* **WORK REQUEST**
Restate the listing below exactly, images excluded.

* **RECORDS**
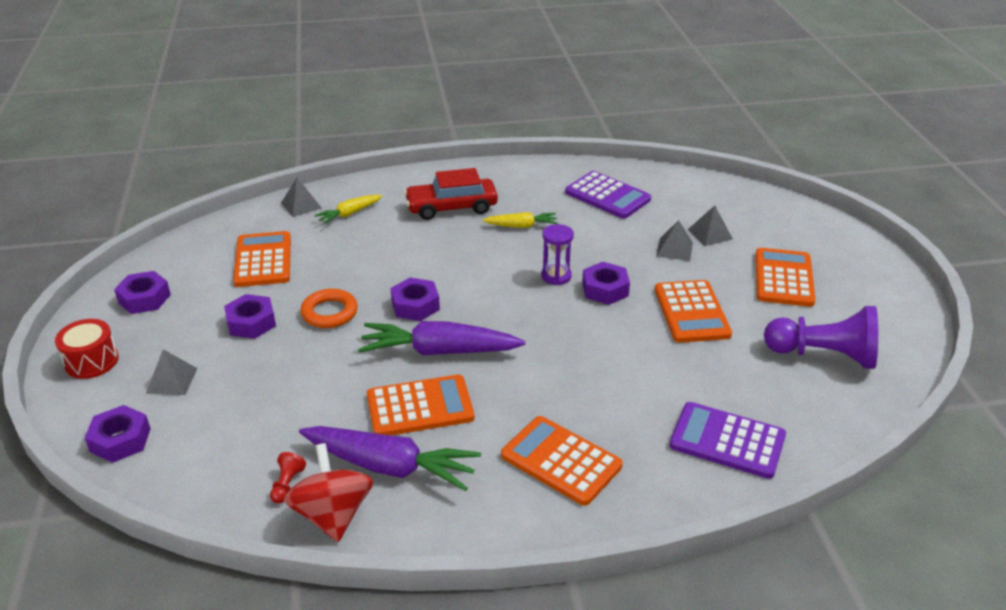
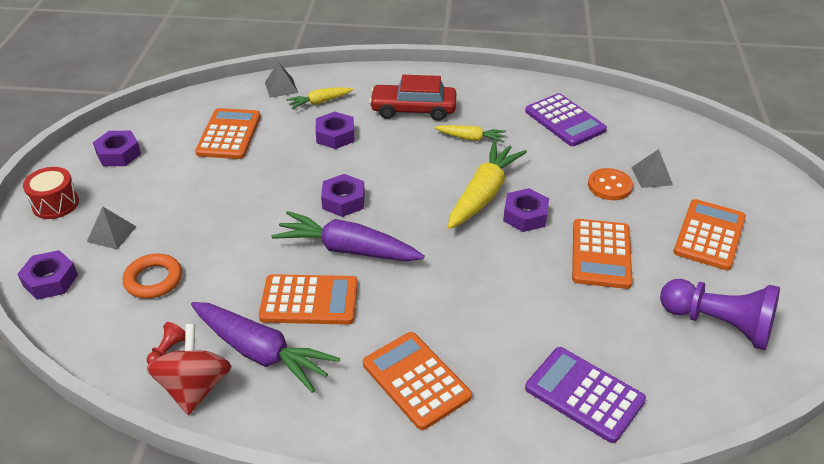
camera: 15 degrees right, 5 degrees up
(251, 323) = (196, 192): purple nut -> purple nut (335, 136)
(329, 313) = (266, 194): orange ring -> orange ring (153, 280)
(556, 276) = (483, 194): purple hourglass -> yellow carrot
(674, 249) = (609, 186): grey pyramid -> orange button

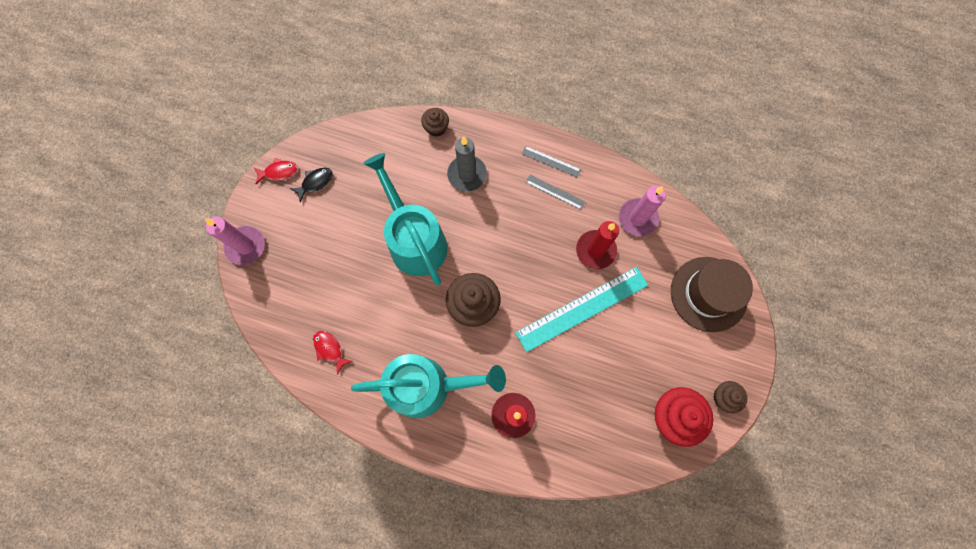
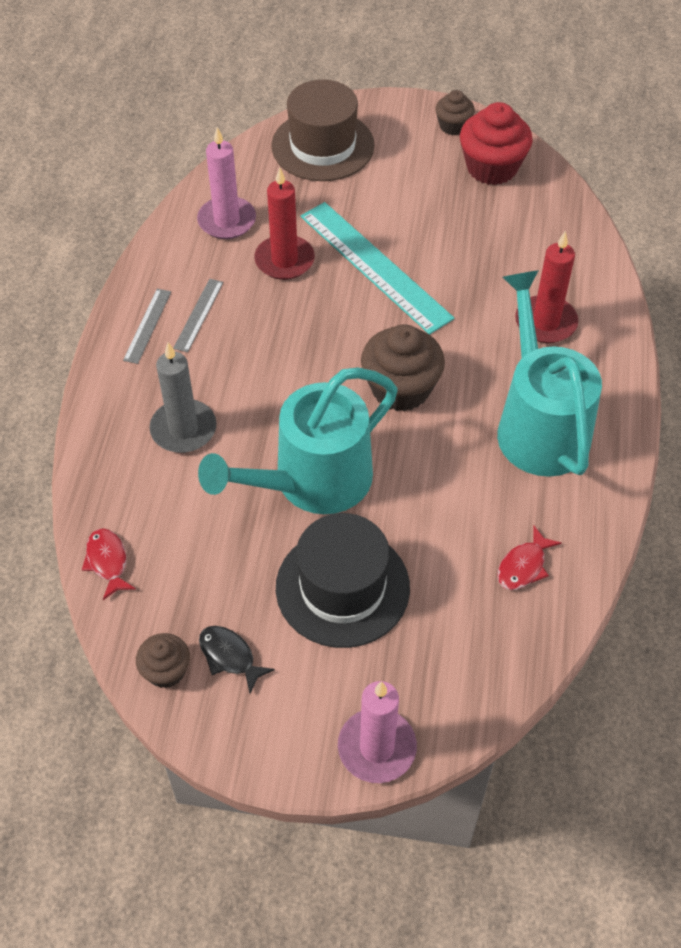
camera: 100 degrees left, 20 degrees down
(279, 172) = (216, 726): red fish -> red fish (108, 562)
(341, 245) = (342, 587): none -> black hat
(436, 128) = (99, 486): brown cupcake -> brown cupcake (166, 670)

* **RESPONSE TO THE TASK**
camera: 15 degrees right, 5 degrees up
(251, 323) = (196, 192): purple nut -> purple nut (335, 136)
(329, 313) = (266, 194): orange ring -> orange ring (153, 280)
(556, 276) = (483, 194): purple hourglass -> yellow carrot
(674, 249) = (609, 186): grey pyramid -> orange button

camera: 100 degrees left, 20 degrees down
(279, 172) = (216, 726): red fish -> red fish (108, 562)
(341, 245) = (342, 587): none -> black hat
(436, 128) = (99, 486): brown cupcake -> brown cupcake (166, 670)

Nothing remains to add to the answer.